Task directions: Print the data exactly as written, line for line, and leave its pictures behind.

Information shown:
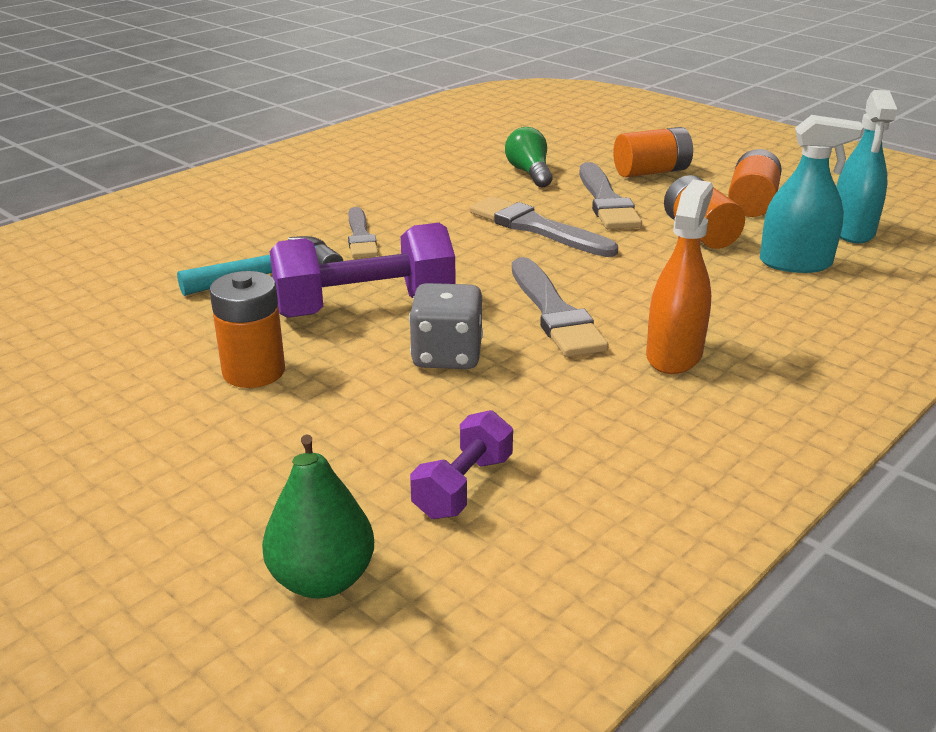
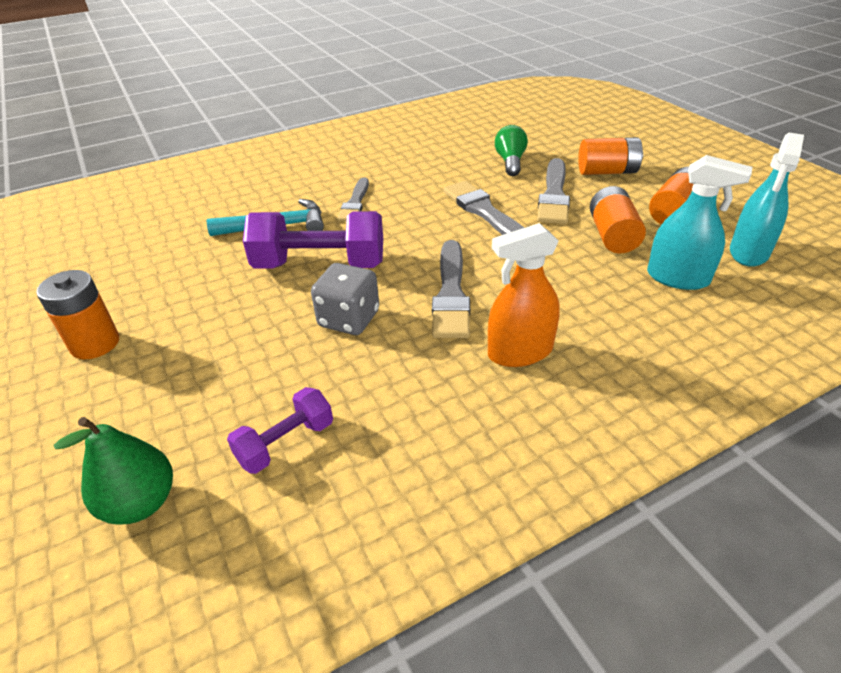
camera: 20 degrees right, 10 degrees up
(254, 372) = (213, 308): orange battery -> orange battery (95, 343)
(674, 355) = (520, 352): orange spray bottle -> orange spray bottle turned 150 degrees counterclockwise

Answer to this task:
camera: 20 degrees right, 10 degrees up
(254, 372) = (213, 308): orange battery -> orange battery (95, 343)
(674, 355) = (520, 352): orange spray bottle -> orange spray bottle turned 150 degrees counterclockwise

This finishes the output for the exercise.